• What you should do:
Reproduce exactly the lines below from the one containing "brown ball: 5 -> 6" through the one containing "brown hat: 4 -> 2", including both, and nothing else.

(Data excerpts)
***

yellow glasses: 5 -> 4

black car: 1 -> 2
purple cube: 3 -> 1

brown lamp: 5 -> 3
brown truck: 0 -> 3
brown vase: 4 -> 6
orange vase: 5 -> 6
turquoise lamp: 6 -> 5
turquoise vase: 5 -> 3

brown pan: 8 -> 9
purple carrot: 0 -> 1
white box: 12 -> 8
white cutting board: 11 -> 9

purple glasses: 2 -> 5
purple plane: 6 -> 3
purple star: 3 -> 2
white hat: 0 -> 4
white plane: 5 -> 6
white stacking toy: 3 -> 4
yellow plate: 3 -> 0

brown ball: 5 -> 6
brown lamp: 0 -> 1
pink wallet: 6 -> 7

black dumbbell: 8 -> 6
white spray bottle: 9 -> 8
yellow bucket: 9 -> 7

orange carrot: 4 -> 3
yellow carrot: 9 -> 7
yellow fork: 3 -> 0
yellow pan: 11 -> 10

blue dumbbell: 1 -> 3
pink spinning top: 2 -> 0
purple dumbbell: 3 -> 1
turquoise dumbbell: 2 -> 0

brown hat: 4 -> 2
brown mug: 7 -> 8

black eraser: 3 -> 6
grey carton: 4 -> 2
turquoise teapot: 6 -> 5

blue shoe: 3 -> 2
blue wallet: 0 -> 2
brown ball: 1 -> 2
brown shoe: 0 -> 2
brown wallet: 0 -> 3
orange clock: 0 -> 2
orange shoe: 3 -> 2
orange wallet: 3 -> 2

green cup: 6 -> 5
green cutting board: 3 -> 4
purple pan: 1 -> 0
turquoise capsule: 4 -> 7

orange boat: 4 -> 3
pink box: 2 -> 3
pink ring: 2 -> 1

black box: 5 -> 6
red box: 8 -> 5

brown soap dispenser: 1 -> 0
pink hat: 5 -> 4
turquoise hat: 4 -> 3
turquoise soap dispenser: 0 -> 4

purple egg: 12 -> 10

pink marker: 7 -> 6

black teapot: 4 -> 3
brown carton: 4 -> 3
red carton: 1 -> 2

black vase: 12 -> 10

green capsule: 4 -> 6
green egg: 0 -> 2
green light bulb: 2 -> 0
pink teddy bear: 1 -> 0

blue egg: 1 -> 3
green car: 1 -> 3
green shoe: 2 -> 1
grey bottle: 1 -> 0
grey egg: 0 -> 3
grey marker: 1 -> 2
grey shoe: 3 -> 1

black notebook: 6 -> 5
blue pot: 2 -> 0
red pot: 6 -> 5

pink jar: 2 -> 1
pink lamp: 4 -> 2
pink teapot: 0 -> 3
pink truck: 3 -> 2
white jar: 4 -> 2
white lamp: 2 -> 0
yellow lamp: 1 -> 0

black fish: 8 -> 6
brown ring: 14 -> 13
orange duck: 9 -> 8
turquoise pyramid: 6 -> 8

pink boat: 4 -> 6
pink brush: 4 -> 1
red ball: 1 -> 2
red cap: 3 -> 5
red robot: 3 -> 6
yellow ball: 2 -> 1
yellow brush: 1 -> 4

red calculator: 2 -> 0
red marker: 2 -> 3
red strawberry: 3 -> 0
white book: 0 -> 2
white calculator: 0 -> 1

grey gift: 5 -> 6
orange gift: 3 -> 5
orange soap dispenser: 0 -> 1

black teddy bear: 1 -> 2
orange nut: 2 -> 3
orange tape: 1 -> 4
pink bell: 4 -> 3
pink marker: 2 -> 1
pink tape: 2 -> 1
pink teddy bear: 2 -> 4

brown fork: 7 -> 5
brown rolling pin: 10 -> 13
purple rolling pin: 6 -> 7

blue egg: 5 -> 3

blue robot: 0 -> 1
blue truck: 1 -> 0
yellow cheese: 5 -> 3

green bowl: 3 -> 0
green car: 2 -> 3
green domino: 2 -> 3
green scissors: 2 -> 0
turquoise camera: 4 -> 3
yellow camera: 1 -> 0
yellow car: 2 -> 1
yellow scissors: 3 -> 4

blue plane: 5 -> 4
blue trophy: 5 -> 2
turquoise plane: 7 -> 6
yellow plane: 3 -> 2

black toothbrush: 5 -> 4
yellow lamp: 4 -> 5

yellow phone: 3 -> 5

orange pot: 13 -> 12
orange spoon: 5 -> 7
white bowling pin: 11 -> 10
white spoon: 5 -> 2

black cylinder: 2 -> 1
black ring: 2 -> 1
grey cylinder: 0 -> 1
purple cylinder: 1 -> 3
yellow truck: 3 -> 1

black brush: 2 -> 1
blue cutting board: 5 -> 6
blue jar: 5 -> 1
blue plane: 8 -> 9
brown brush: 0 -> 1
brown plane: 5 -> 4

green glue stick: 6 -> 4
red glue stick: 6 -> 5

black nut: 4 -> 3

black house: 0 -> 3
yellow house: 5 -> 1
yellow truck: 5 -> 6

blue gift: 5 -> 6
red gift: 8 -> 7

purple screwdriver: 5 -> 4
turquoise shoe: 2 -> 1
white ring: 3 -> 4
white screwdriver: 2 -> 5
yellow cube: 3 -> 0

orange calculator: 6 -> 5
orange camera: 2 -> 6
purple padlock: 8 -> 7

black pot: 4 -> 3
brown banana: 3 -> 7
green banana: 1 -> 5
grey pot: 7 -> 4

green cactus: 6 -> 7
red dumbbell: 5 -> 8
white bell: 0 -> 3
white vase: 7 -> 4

***

• Result of this exercise:
brown ball: 5 -> 6
brown lamp: 0 -> 1
pink wallet: 6 -> 7

black dumbbell: 8 -> 6
white spray bottle: 9 -> 8
yellow bucket: 9 -> 7

orange carrot: 4 -> 3
yellow carrot: 9 -> 7
yellow fork: 3 -> 0
yellow pan: 11 -> 10

blue dumbbell: 1 -> 3
pink spinning top: 2 -> 0
purple dumbbell: 3 -> 1
turquoise dumbbell: 2 -> 0

brown hat: 4 -> 2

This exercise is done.